### [Task brief]
Please repeat exactly the lines below from the line with "camera: 30 degrees left, 10 degrees up" to the line with "orange gift [326,124,378,180]", including both, and leave out every picture.

### [Records shown]

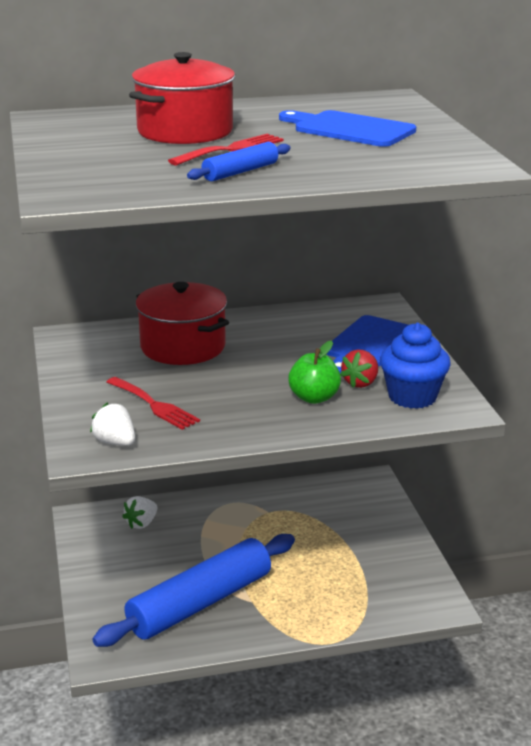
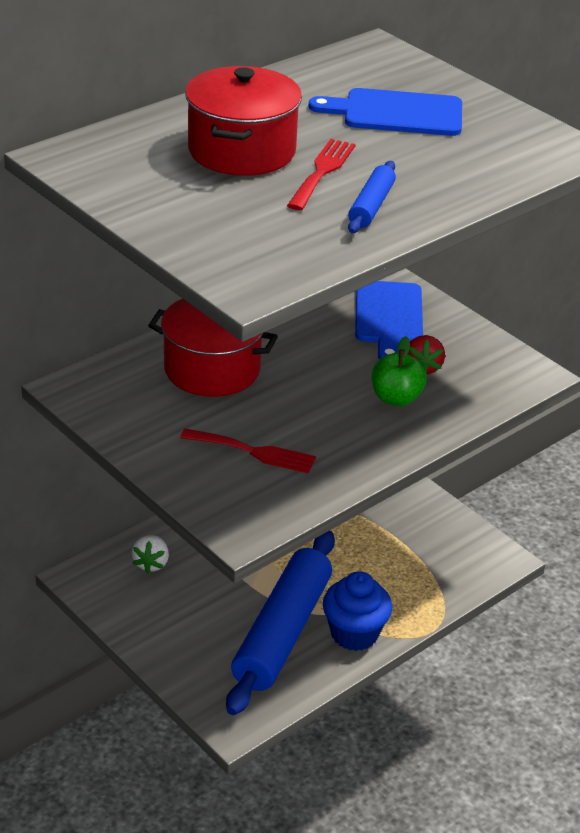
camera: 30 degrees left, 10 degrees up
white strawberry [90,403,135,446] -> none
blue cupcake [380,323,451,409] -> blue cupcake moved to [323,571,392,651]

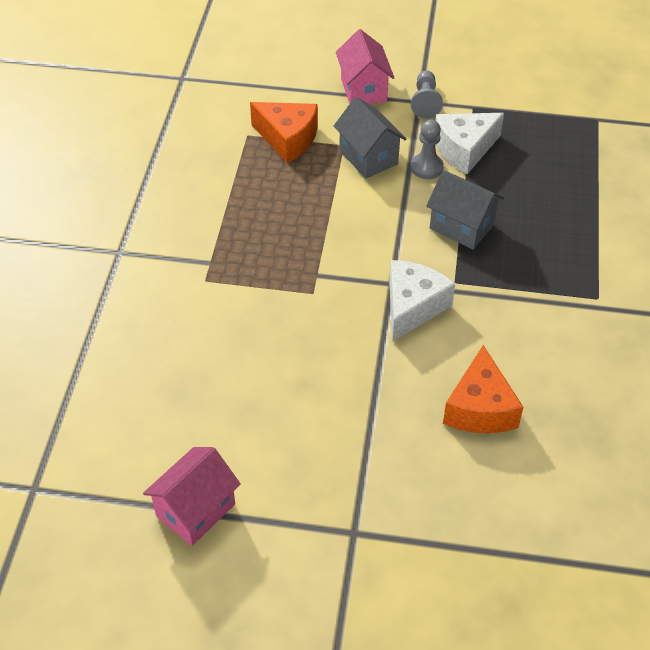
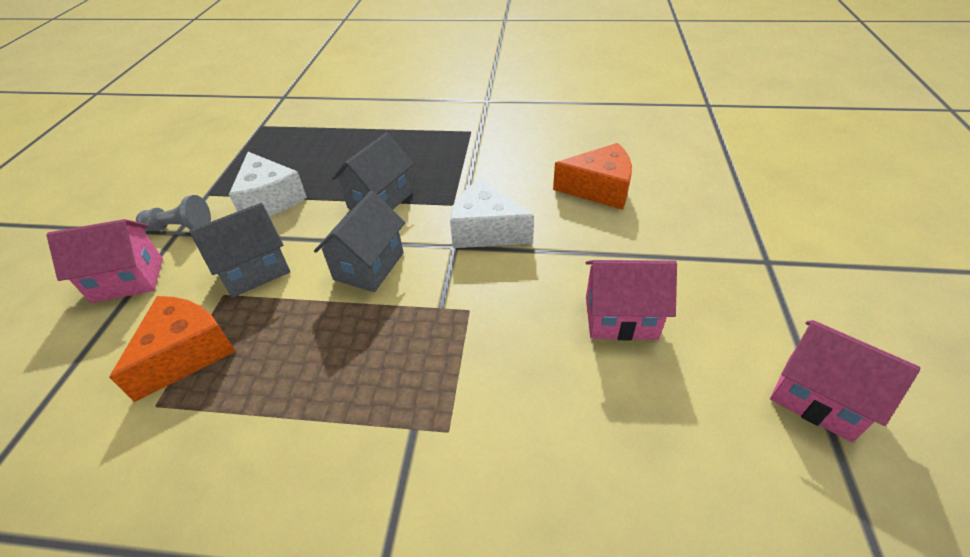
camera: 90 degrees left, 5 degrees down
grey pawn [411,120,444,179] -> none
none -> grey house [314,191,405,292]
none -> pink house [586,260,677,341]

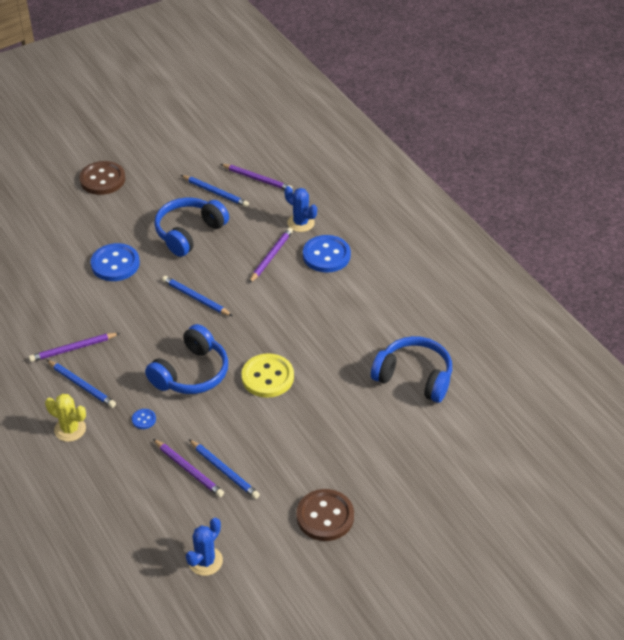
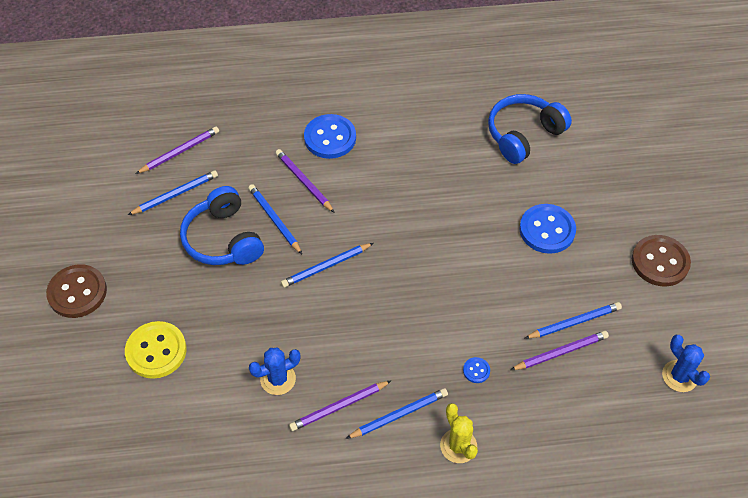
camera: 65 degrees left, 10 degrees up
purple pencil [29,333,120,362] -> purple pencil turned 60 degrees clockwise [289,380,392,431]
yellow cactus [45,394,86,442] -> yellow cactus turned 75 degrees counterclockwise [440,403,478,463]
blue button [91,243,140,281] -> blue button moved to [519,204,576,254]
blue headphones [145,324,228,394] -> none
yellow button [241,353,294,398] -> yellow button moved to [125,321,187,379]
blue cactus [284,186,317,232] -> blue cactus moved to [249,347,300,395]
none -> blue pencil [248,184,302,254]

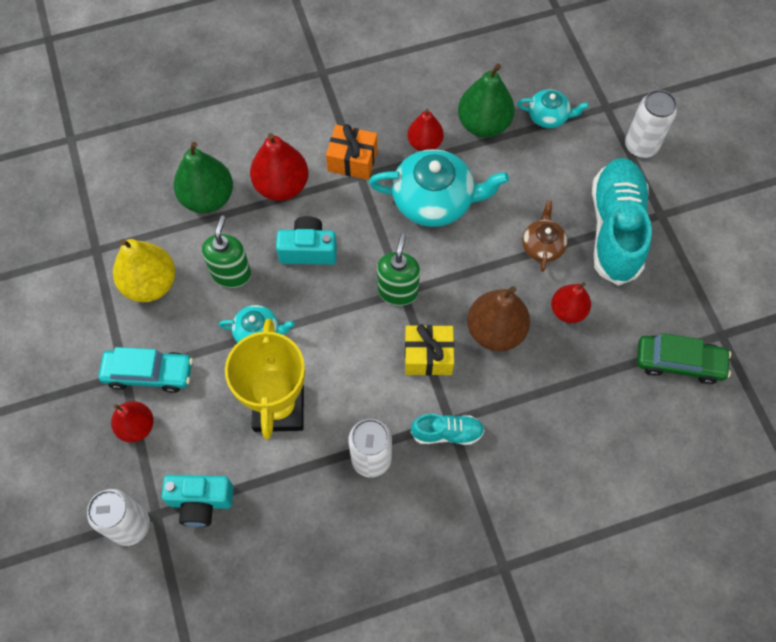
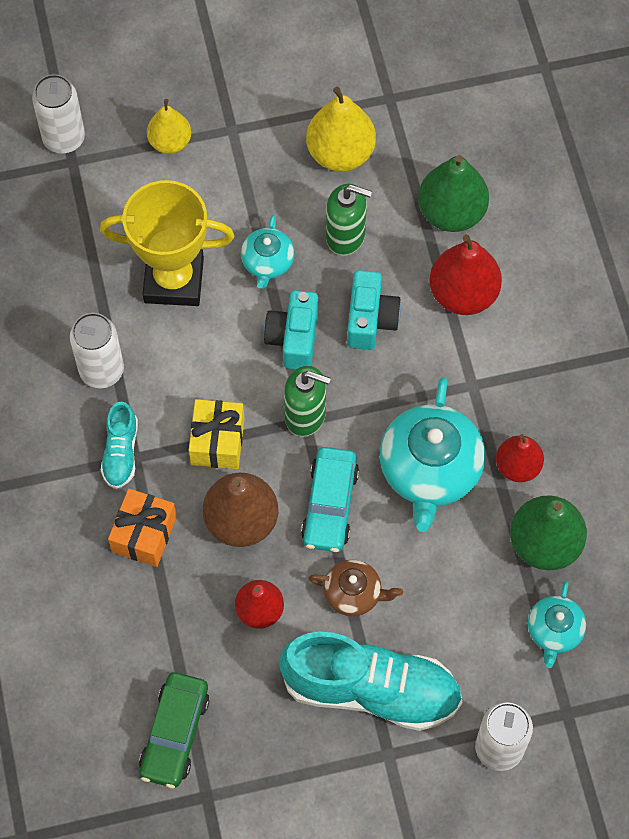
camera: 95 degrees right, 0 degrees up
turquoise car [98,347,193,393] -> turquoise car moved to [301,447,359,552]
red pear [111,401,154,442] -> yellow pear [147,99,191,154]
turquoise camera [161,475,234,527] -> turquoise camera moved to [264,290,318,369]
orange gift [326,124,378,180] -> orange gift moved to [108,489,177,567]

--

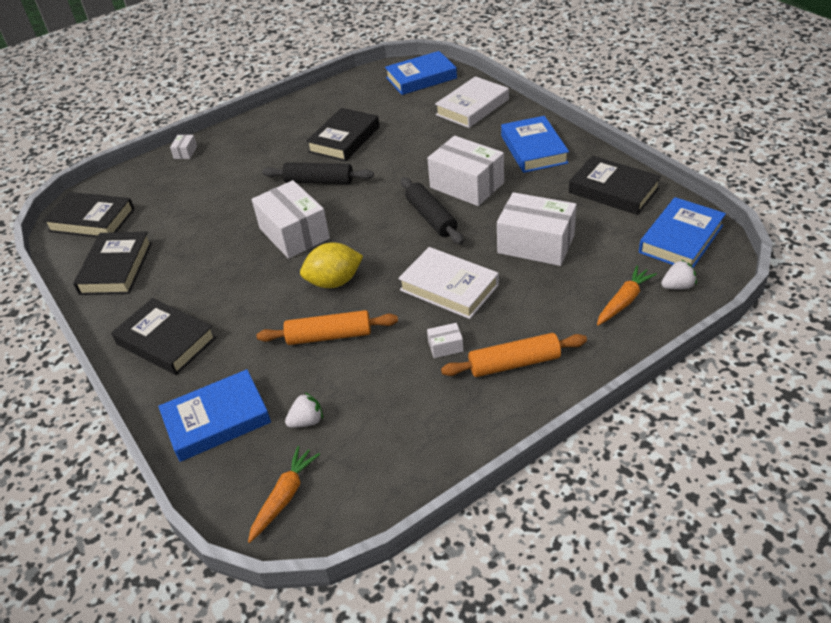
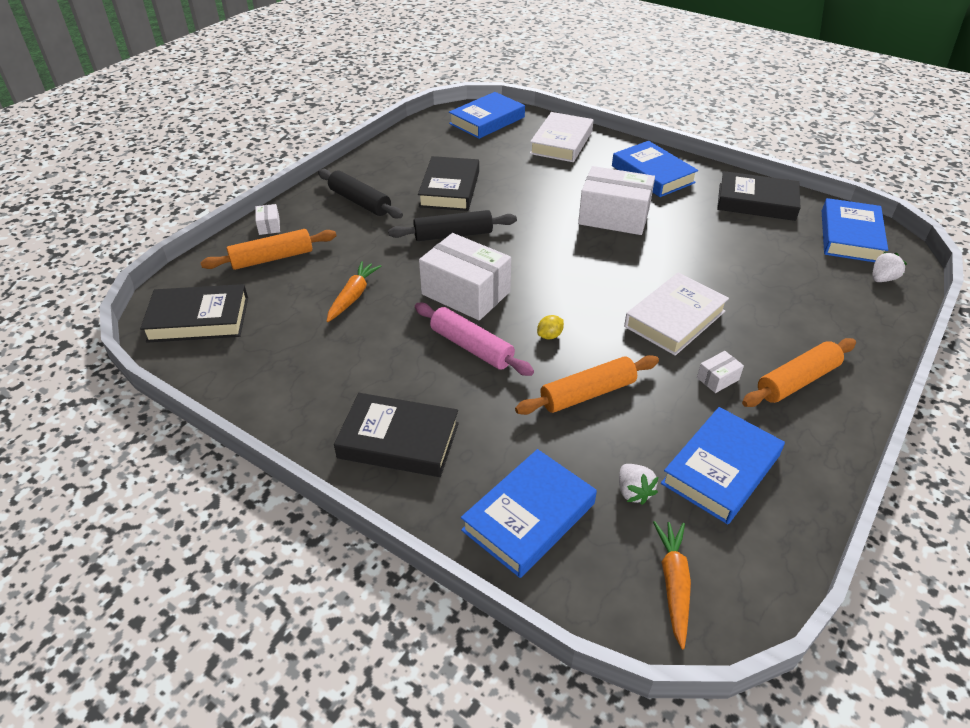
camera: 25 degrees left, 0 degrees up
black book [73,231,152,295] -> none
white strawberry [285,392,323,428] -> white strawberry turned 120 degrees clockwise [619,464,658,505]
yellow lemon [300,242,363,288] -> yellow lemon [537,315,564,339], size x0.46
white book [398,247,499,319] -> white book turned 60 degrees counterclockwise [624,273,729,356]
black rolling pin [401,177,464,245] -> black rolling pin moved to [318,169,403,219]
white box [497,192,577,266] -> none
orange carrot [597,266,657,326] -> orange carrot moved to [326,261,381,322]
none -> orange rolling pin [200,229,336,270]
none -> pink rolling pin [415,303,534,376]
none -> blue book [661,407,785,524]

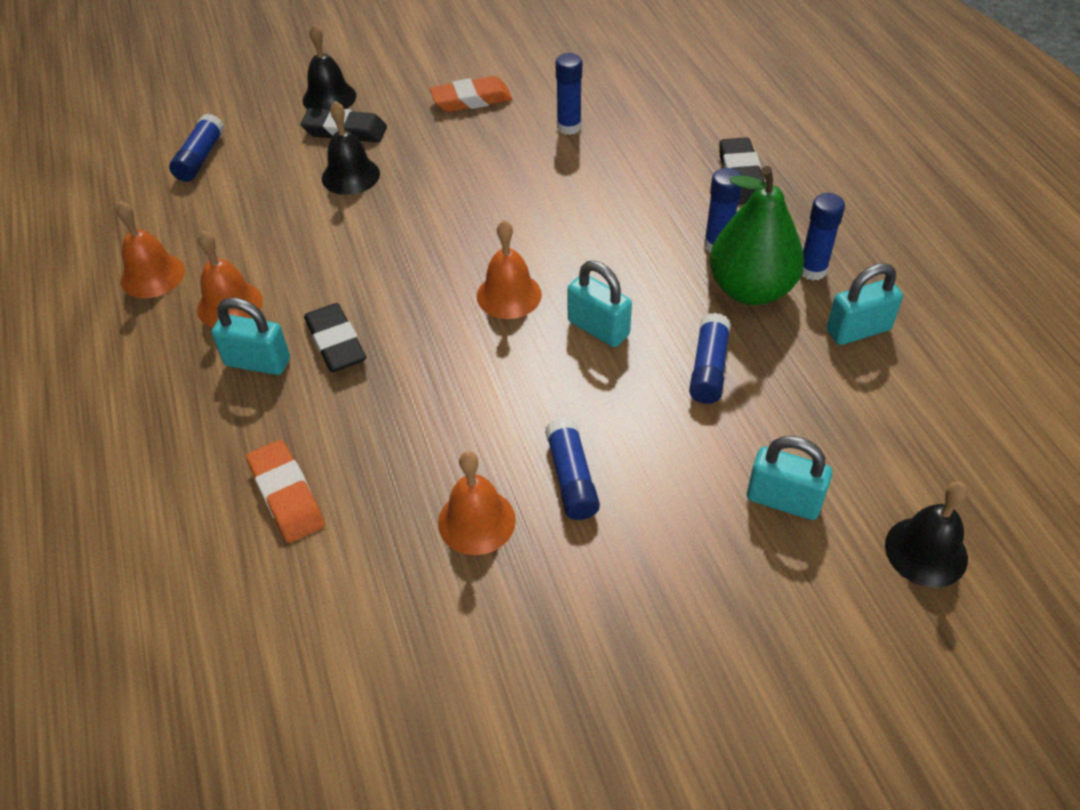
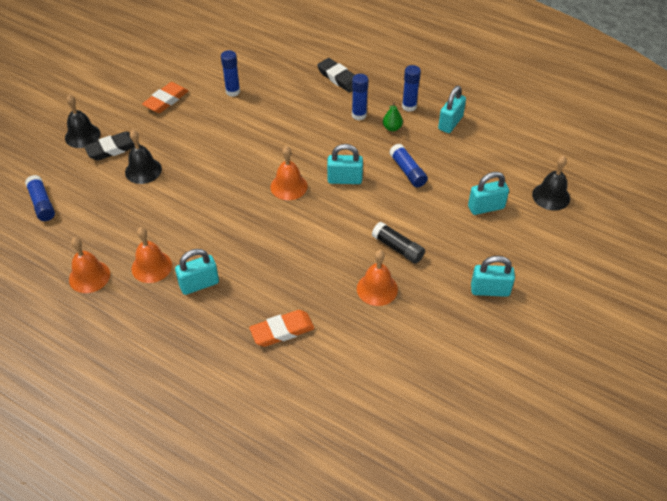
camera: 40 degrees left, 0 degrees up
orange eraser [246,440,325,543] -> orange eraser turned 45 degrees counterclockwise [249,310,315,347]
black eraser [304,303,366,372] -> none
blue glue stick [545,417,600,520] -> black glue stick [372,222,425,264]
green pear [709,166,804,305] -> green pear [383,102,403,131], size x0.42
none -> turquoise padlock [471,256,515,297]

### [Solution for this exercise]
camera: 30 degrees left, 10 degrees up
white strawberry [90,403,135,446] -> none
blue cupcake [380,323,451,409] -> blue cupcake moved to [323,571,392,651]

camera: 90 degrees left, 5 degrees down
grey pawn [411,120,444,179] -> none
none -> grey house [314,191,405,292]
none -> pink house [586,260,677,341]

camera: 65 degrees left, 10 degrees up
purple pencil [29,333,120,362] -> purple pencil turned 60 degrees clockwise [289,380,392,431]
yellow cactus [45,394,86,442] -> yellow cactus turned 75 degrees counterclockwise [440,403,478,463]
blue button [91,243,140,281] -> blue button moved to [519,204,576,254]
blue headphones [145,324,228,394] -> none
yellow button [241,353,294,398] -> yellow button moved to [125,321,187,379]
blue cactus [284,186,317,232] -> blue cactus moved to [249,347,300,395]
none -> blue pencil [248,184,302,254]

camera: 95 degrees right, 0 degrees up
turquoise car [98,347,193,393] -> turquoise car moved to [301,447,359,552]
red pear [111,401,154,442] -> yellow pear [147,99,191,154]
turquoise camera [161,475,234,527] -> turquoise camera moved to [264,290,318,369]
orange gift [326,124,378,180] -> orange gift moved to [108,489,177,567]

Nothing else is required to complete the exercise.